▸ **WORK REQUEST**
Bring back every record exactly, except for the pictures, which stay out.

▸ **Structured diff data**

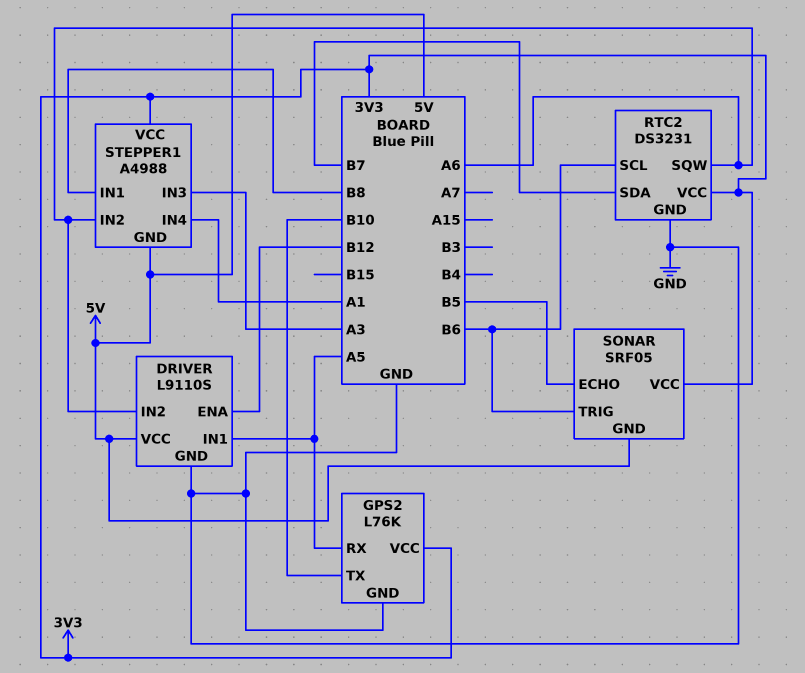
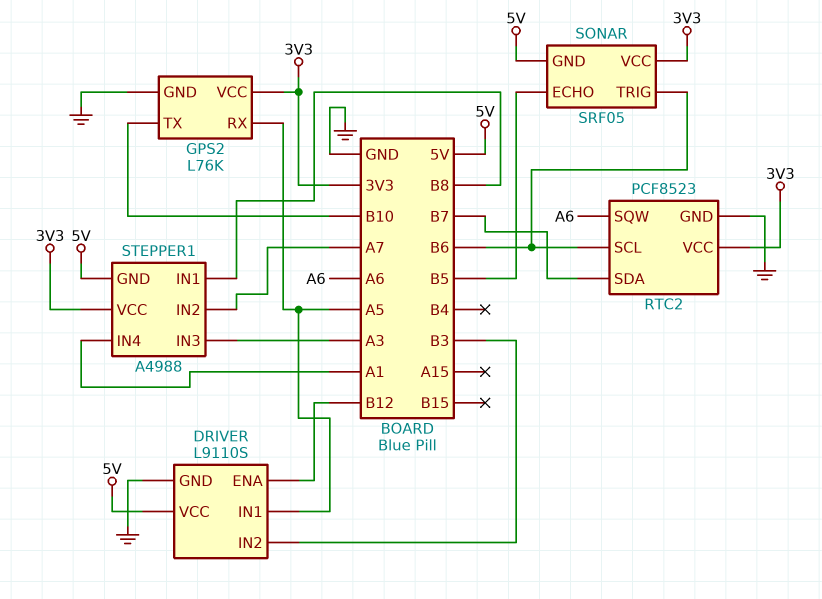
DRIVER pin IN2: A6 -> B3
RTC2: DS3231 -> PCF8523
STEPPER1 pin IN2: A6 -> A7

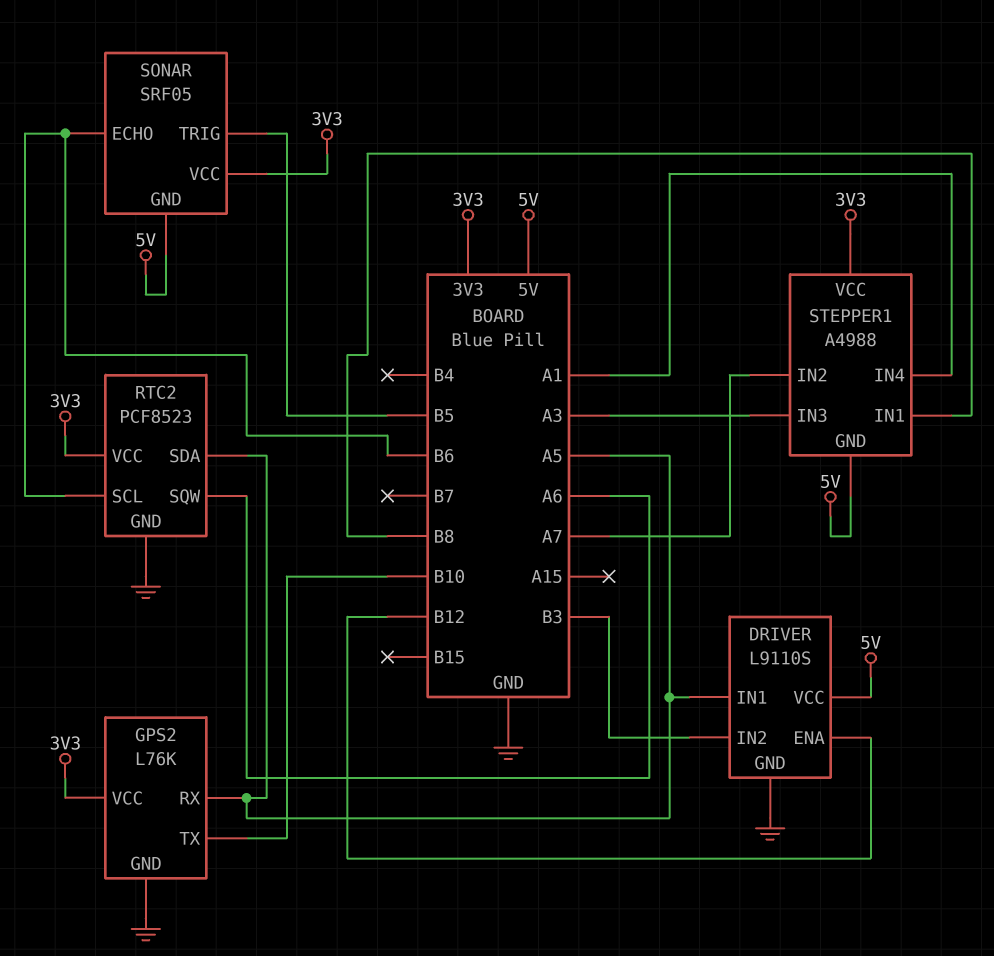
RTC2 pin SDA: B7 -> A5
SONAR pin ECHO: B5 -> B6
SONAR pin TRIG: B6 -> B5

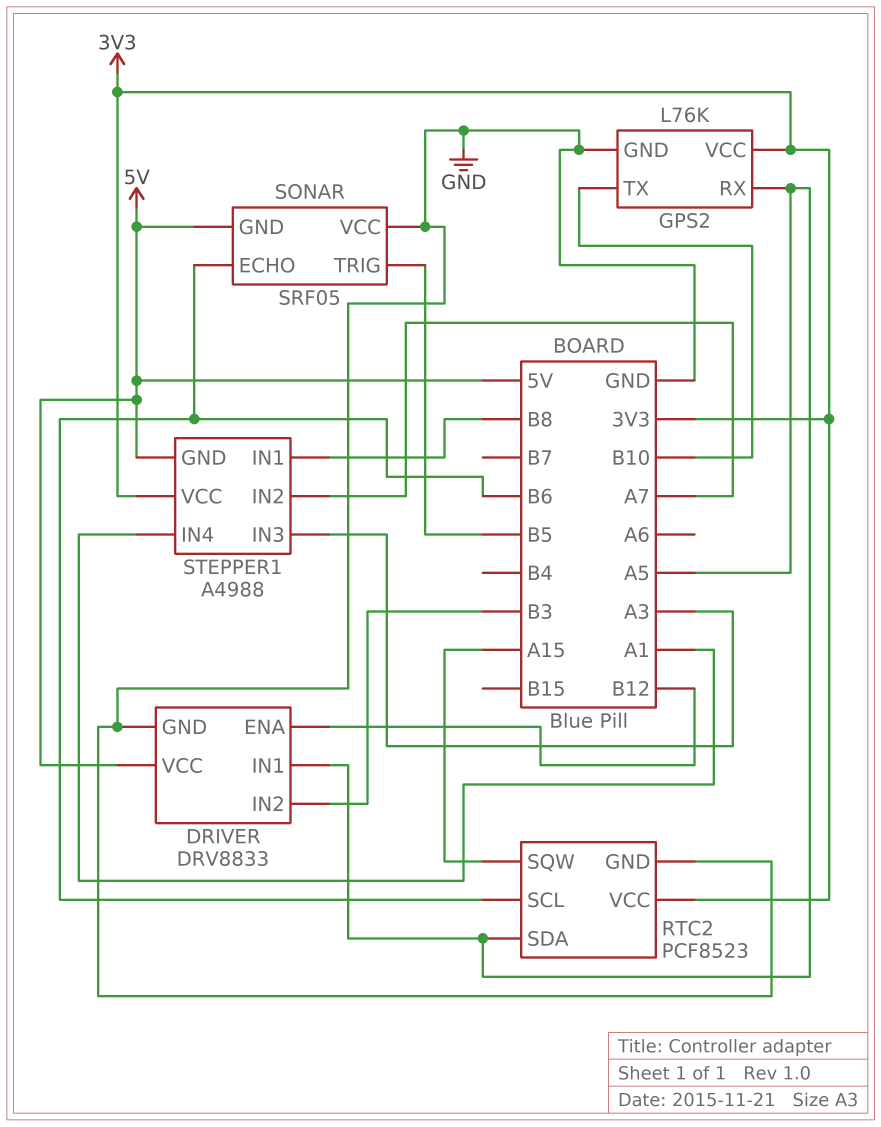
DRIVER: L9110S -> DRV8833
RTC2 pin SQW: A6 -> A15
SONAR pin VCC: 3V3 -> GND

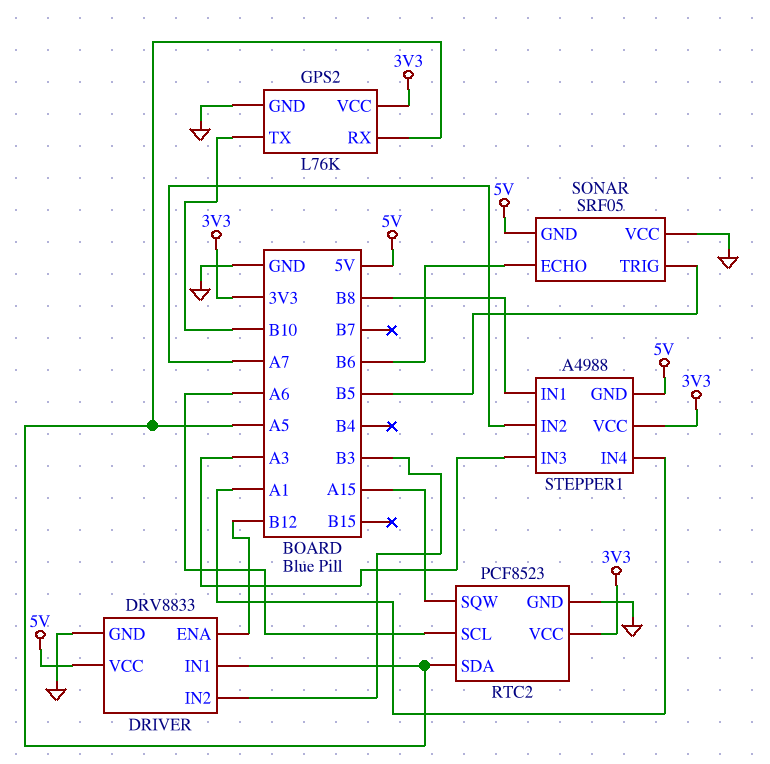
RTC2 pin SCL: B6 -> A6

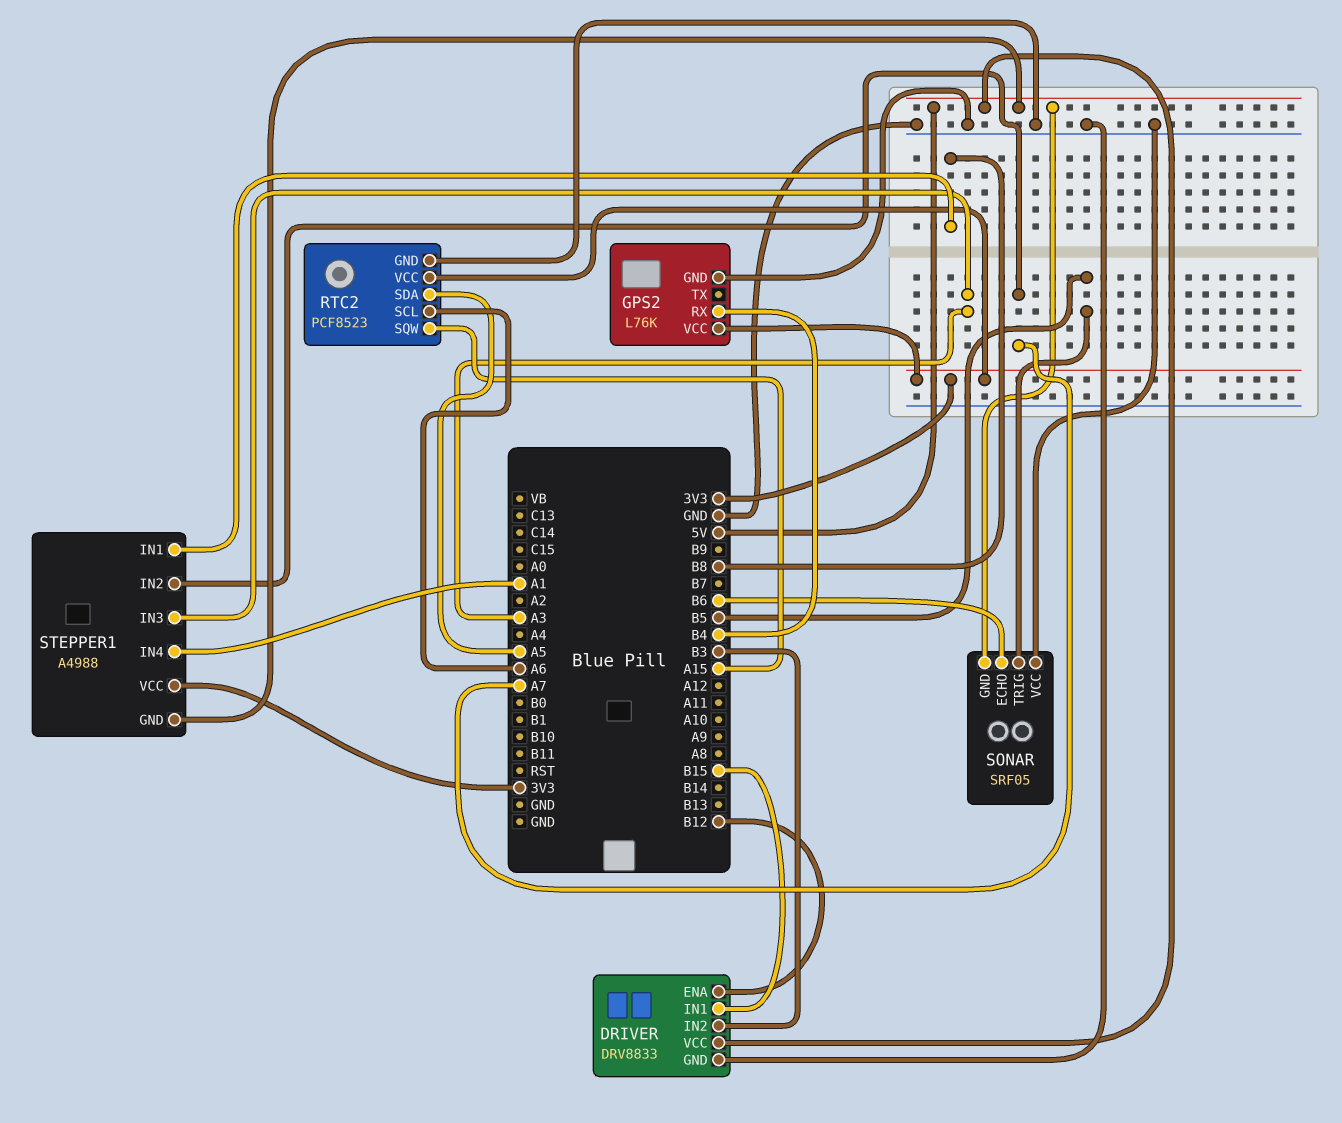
DRIVER pin IN1: A5 -> B15
GPS2 pin RX: A5 -> B4
GPS2 pin TX: B10 -> none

▸ **EXPECTED ANSWER**
DRIVER pin IN2: A6 -> B3
RTC2: DS3231 -> PCF8523
STEPPER1 pin IN2: A6 -> A7

RTC2 pin SDA: B7 -> A5
SONAR pin ECHO: B5 -> B6
SONAR pin TRIG: B6 -> B5

DRIVER: L9110S -> DRV8833
RTC2 pin SQW: A6 -> A15
SONAR pin VCC: 3V3 -> GND

RTC2 pin SCL: B6 -> A6

DRIVER pin IN1: A5 -> B15
GPS2 pin RX: A5 -> B4
GPS2 pin TX: B10 -> none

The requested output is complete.